Required work
Return every line of the rows below that contains the string "kern". Case counts.

Items
BEGIN
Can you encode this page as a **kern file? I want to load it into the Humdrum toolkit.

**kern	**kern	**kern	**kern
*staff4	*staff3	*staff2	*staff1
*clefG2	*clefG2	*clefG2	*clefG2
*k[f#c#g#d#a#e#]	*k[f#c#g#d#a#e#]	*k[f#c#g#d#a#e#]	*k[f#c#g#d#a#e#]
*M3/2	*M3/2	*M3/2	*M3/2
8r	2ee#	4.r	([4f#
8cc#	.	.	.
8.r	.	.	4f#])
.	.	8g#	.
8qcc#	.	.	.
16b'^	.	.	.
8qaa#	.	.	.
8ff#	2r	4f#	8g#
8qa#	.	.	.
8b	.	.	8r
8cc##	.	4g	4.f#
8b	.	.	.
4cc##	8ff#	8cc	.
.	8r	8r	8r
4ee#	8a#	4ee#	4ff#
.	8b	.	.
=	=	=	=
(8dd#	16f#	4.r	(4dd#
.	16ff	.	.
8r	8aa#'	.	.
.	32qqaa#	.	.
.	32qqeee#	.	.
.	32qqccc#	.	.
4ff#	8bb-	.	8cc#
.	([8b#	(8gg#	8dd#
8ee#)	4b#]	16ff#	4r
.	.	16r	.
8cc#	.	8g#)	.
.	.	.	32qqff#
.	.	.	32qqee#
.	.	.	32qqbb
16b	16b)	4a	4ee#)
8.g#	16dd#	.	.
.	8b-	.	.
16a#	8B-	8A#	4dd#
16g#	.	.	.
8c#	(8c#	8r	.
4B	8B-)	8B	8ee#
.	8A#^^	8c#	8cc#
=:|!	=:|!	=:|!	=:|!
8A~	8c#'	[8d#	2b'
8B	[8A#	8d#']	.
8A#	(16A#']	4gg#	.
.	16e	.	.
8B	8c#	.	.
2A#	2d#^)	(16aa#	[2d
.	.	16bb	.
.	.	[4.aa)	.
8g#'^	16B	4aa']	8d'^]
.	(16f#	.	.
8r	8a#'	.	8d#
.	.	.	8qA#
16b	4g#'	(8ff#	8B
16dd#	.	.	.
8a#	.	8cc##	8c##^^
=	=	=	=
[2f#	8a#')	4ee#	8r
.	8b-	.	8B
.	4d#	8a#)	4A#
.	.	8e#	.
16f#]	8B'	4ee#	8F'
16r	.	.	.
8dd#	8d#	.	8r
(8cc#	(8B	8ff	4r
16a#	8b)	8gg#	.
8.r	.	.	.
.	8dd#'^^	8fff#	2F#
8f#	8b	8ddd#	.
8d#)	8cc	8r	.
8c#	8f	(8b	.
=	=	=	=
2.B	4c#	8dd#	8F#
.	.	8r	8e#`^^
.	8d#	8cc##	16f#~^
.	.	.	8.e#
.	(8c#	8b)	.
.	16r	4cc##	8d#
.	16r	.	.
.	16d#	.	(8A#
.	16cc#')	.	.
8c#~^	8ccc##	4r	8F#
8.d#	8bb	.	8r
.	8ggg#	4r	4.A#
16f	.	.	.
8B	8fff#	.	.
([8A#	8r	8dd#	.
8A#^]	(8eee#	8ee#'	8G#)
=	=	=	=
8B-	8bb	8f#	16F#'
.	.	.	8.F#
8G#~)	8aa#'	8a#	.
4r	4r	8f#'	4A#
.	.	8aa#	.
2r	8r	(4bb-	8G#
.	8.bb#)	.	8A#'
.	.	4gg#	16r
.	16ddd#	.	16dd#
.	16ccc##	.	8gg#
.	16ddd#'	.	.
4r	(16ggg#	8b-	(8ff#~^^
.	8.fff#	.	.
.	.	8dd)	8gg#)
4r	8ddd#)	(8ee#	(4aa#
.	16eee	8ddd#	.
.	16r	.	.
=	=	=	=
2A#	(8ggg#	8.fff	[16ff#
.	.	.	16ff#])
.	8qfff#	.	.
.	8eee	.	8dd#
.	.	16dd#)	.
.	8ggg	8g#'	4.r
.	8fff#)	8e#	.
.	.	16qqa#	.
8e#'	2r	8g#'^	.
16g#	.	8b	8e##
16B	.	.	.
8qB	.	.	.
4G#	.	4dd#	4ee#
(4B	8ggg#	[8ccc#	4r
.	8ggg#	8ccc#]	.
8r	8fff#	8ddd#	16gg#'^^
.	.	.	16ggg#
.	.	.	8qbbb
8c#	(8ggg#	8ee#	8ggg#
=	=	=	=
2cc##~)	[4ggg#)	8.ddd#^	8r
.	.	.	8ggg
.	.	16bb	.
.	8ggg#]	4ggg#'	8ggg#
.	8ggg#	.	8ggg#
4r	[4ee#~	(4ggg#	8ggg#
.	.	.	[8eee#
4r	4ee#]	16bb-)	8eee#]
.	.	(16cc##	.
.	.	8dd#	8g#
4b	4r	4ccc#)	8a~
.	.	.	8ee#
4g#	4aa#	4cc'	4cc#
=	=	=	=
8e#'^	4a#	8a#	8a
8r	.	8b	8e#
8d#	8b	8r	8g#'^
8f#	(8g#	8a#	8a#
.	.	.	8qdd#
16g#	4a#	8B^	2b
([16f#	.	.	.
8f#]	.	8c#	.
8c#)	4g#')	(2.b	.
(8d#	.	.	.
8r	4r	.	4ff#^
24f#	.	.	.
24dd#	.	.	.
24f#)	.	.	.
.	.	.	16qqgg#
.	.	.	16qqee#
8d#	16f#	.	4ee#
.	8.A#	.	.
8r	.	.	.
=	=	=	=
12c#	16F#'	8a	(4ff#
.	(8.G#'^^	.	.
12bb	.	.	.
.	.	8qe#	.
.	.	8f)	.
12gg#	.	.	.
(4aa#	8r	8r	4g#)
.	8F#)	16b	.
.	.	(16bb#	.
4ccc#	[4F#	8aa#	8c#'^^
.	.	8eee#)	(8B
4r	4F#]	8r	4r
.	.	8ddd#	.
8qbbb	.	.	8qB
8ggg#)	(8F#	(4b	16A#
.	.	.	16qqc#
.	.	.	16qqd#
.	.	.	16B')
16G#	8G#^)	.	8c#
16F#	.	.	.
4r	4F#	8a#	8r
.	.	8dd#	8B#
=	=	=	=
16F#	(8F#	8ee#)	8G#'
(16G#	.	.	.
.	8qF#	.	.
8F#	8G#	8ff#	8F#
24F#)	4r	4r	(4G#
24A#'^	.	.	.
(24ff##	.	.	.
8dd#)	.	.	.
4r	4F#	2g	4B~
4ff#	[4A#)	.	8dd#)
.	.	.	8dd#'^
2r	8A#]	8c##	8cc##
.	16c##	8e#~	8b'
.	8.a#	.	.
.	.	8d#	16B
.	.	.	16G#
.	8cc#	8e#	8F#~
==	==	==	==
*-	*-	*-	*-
END
Result of this task
Can you encode this page as a **kern file? I want to load it into the Humdrum toolkit.
**kern	**kern	**kern	**kern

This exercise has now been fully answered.